In the records below, some lines hold the word "rose". Copy each of those lines.

*** Opening Dataset ***

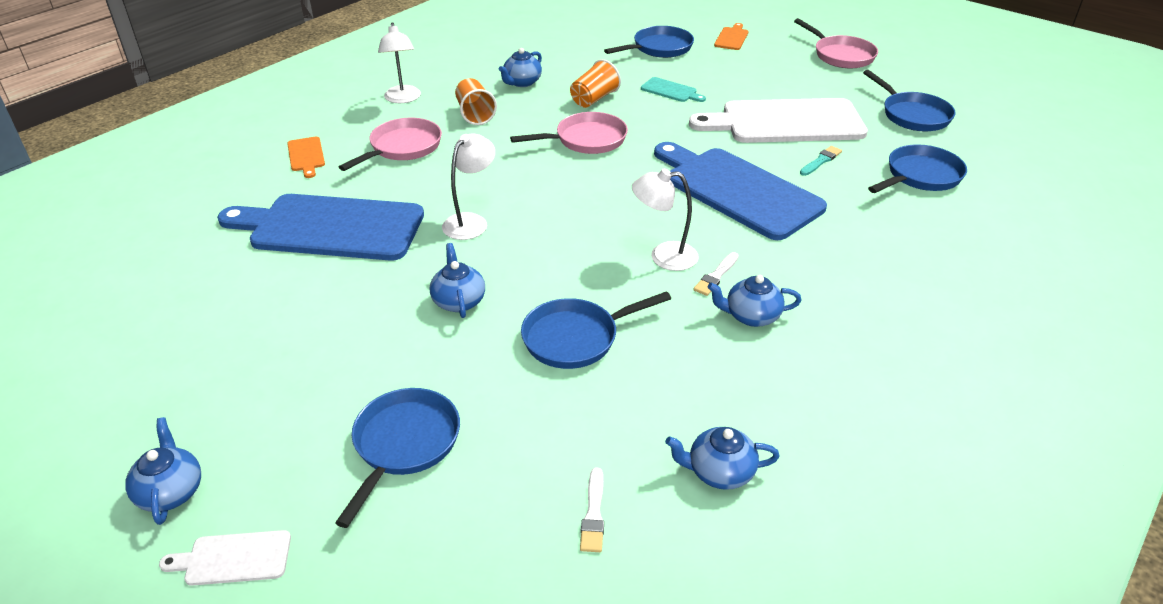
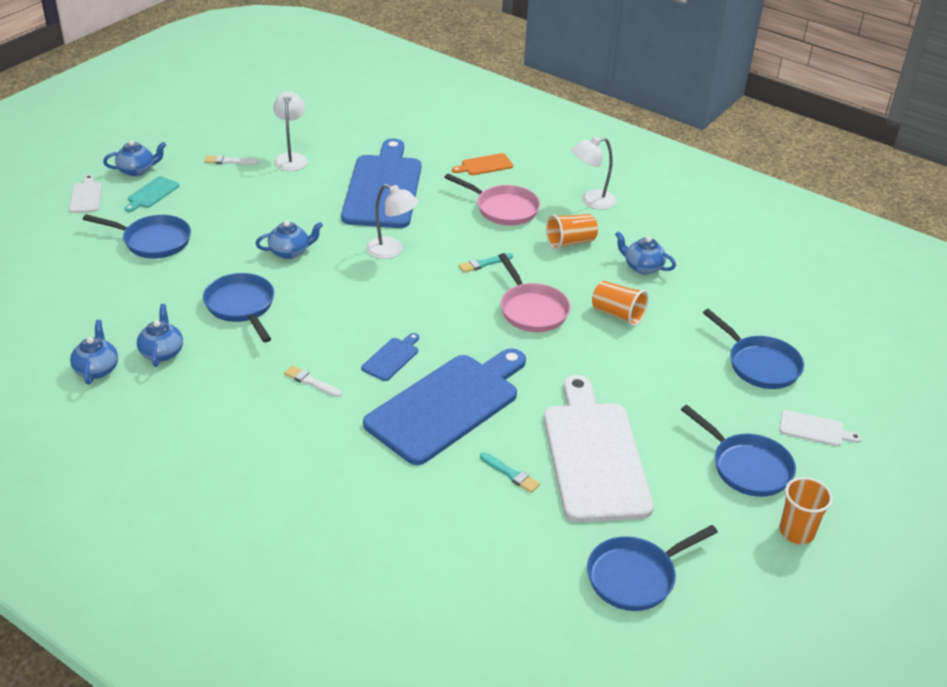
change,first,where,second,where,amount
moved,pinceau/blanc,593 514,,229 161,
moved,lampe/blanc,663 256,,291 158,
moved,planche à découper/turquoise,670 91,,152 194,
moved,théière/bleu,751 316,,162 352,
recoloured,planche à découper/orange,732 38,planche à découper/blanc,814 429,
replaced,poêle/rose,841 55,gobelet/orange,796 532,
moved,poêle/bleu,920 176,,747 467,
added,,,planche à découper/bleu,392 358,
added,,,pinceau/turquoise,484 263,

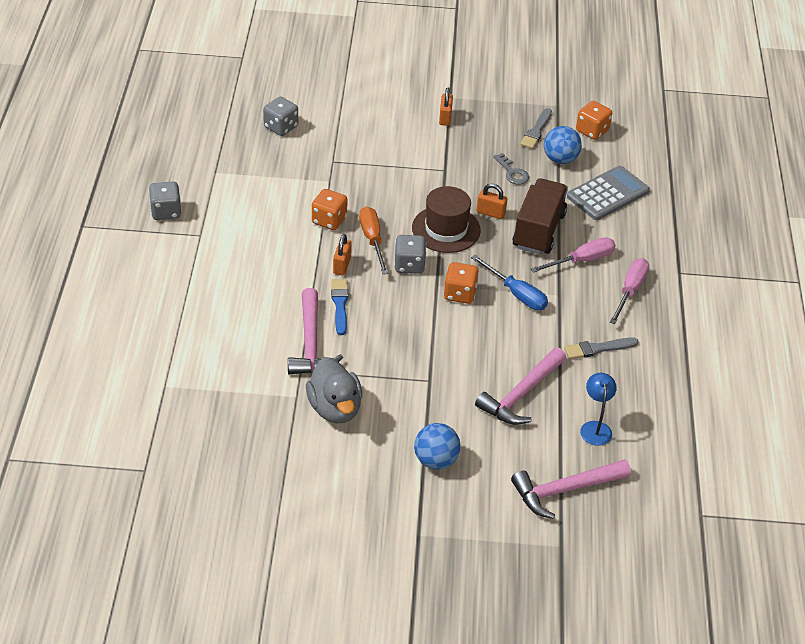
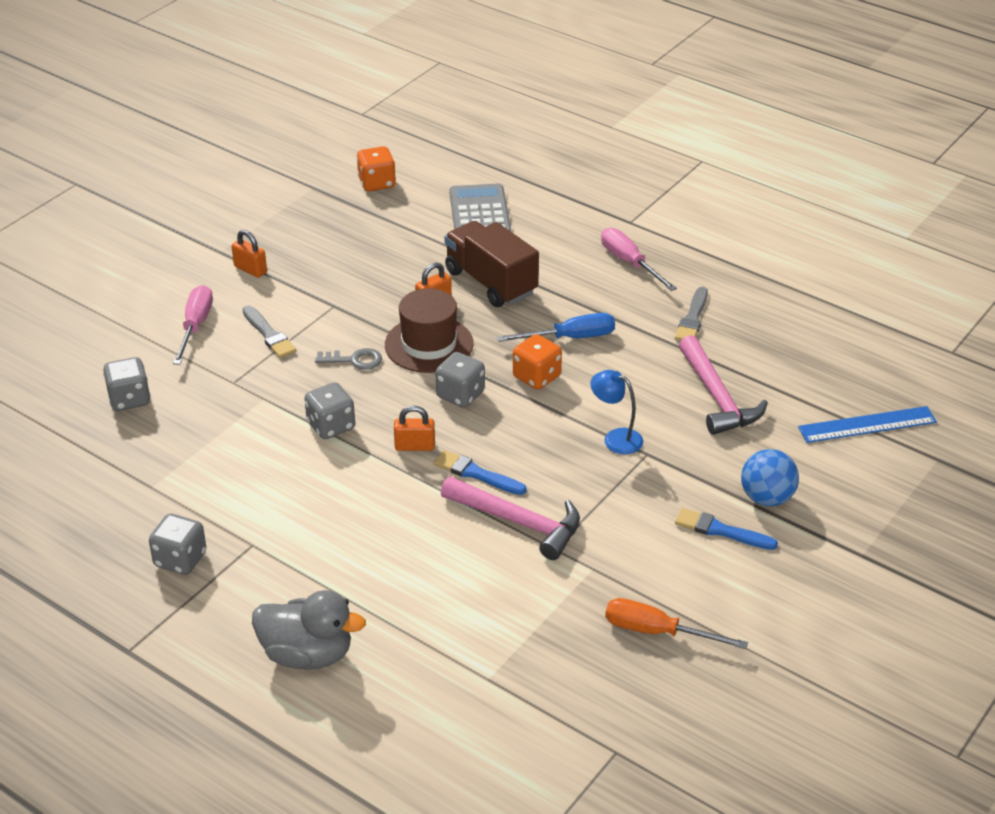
change,first,where,second,where,amount
moved,canard/gris,335 408,,307 654,
recoloured,dé/orange,329 220,dé/gris,331 426,
turned,cadenas/orange,342 265,,415 446,45 degrees counterclockwise
moved,tournevis/orange,372 240,,657 632,
moved,clé/gris,512 173,,355 360,
replaced,marteau/rose,564 490,règle/bleu,867 425,
moved,pinceau/gris,536 131,,269 334,
moved,tournevis/rose,582 260,,195 326,
removed,balle/bleu,560 159,,,
moved,lampe/bleu,595 427,,615 438,
added,,,pinceau/bleu,721 530,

*** Closing Dataset ***

* Solution for this task:
replaced,poêle/rose,841 55,gobelet/orange,796 532,
replaced,marteau/rose,564 490,règle/bleu,867 425,
moved,tournevis/rose,582 260,,195 326,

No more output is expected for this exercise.